Each line starting at the one that contains "BUZZER pin IO: D12 -> TX" and ending at the one that contains "SOIL2 pin AO: D6 -> A2" must be returned exactly, and the rest of the listing is left out.
** Opening DATASET ENTRIES block **
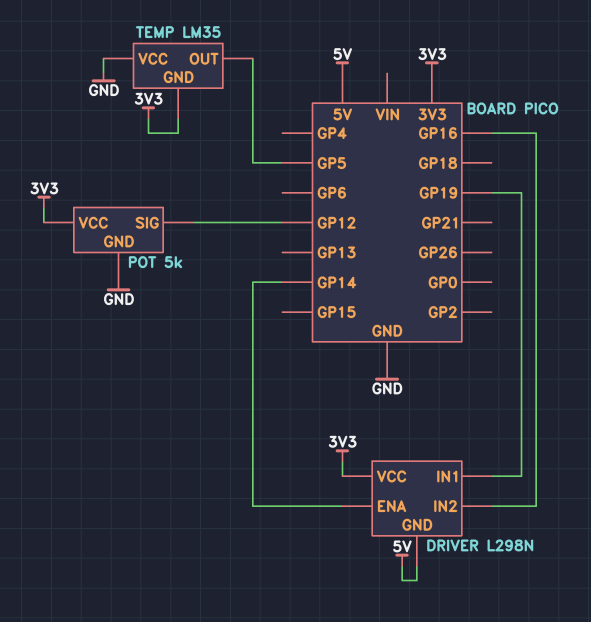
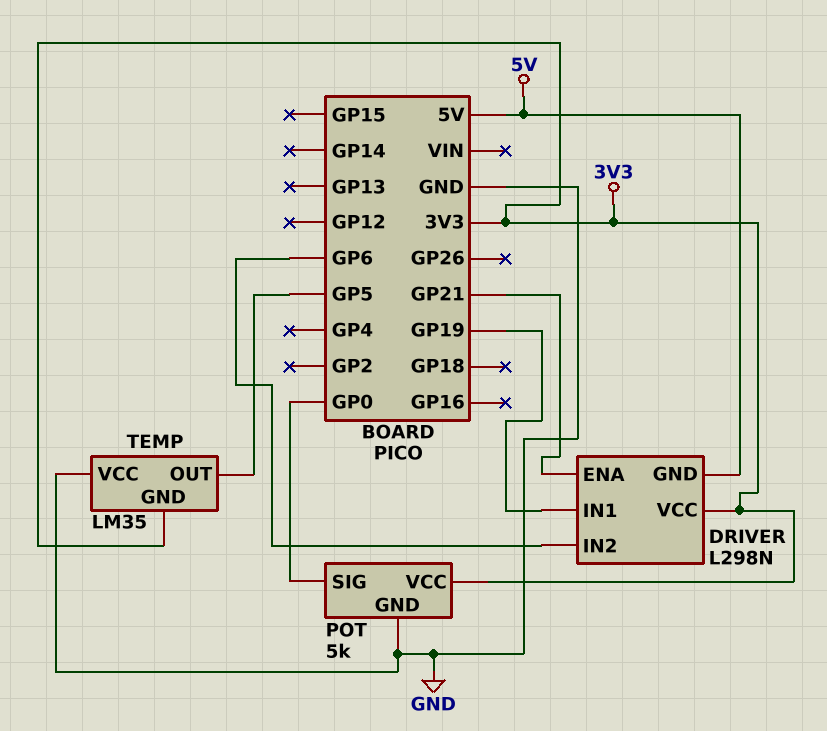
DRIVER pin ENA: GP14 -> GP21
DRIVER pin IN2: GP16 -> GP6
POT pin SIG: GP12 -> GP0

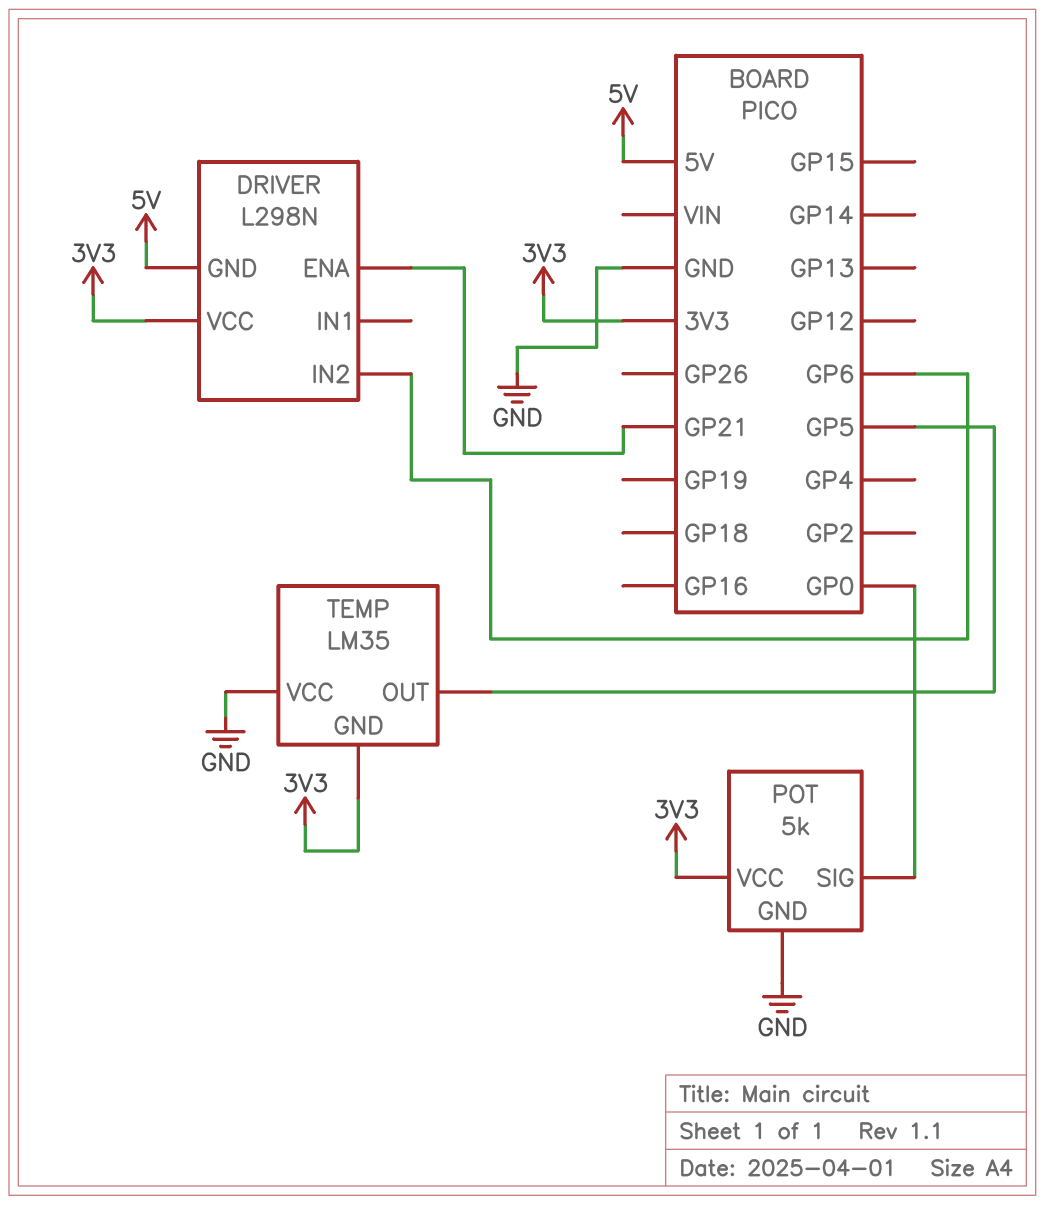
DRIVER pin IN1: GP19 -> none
** Closing DATASET ENTRIES block **
** Opening DATASET ENTRIES block **
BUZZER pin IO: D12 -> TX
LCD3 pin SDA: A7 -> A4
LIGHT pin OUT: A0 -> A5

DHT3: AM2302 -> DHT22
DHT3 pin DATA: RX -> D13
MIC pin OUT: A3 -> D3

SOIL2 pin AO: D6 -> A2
** Closing DATASET ENTRIES block **
### TASK SOLUTION
BUZZER pin IO: D12 -> TX
LCD3 pin SDA: A7 -> A4
LIGHT pin OUT: A0 -> A5

DHT3: AM2302 -> DHT22
DHT3 pin DATA: RX -> D13
MIC pin OUT: A3 -> D3

SOIL2 pin AO: D6 -> A2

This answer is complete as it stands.